> **WHAT THE EXERCISE ASKS**
The word "brown" marks the lines to copy; find all of them in the entries below.

> **SOURCE MATERIAL**
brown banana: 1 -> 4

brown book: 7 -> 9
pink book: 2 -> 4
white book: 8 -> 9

---

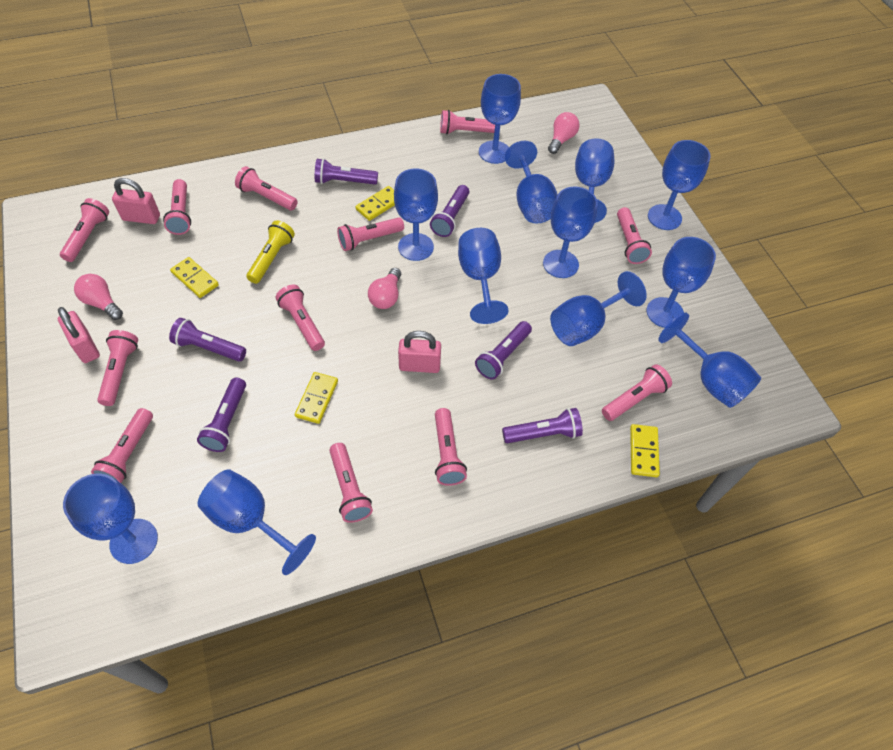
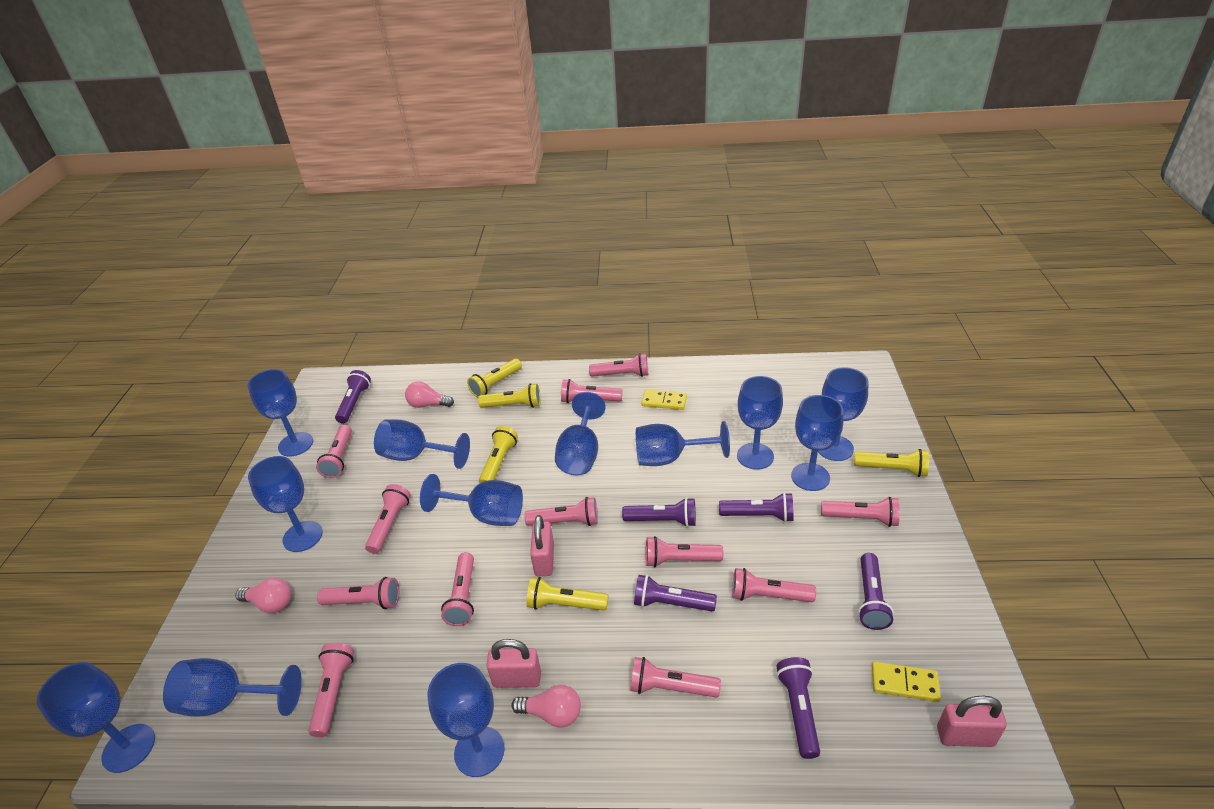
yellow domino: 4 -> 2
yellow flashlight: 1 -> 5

* * *

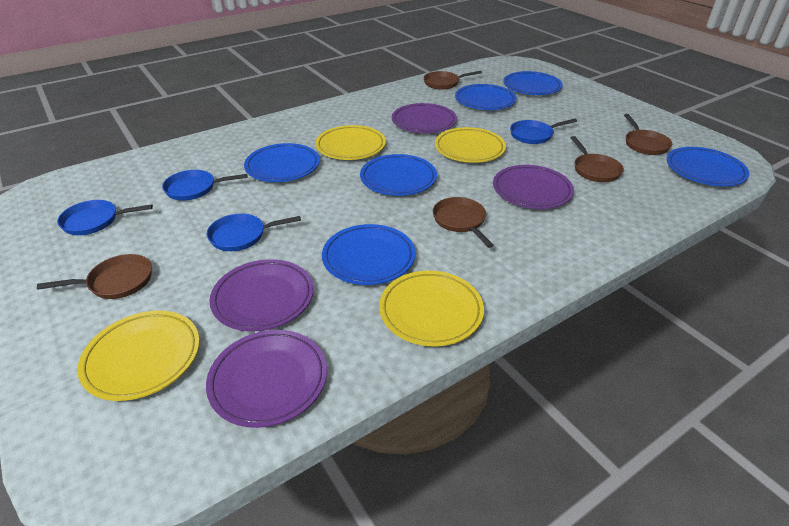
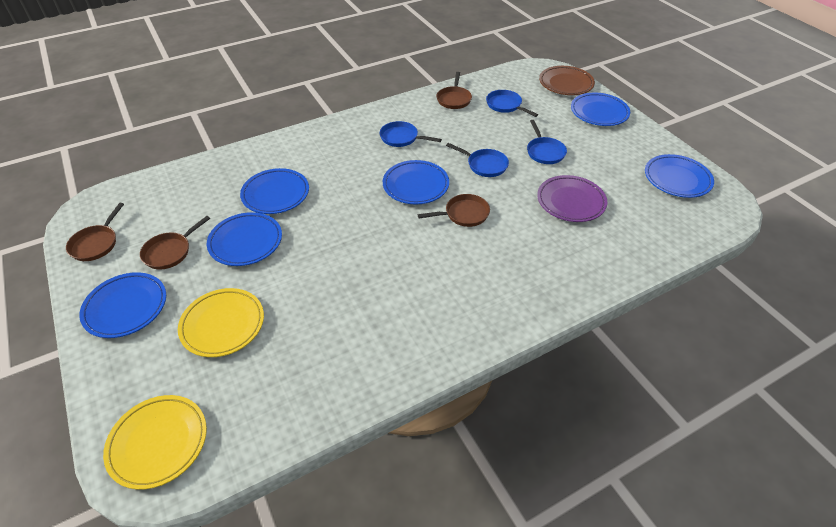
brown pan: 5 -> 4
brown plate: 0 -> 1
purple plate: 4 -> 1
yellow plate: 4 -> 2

> **TASK SOLUTION**
brown banana: 1 -> 4
brown book: 7 -> 9
brown pan: 5 -> 4
brown plate: 0 -> 1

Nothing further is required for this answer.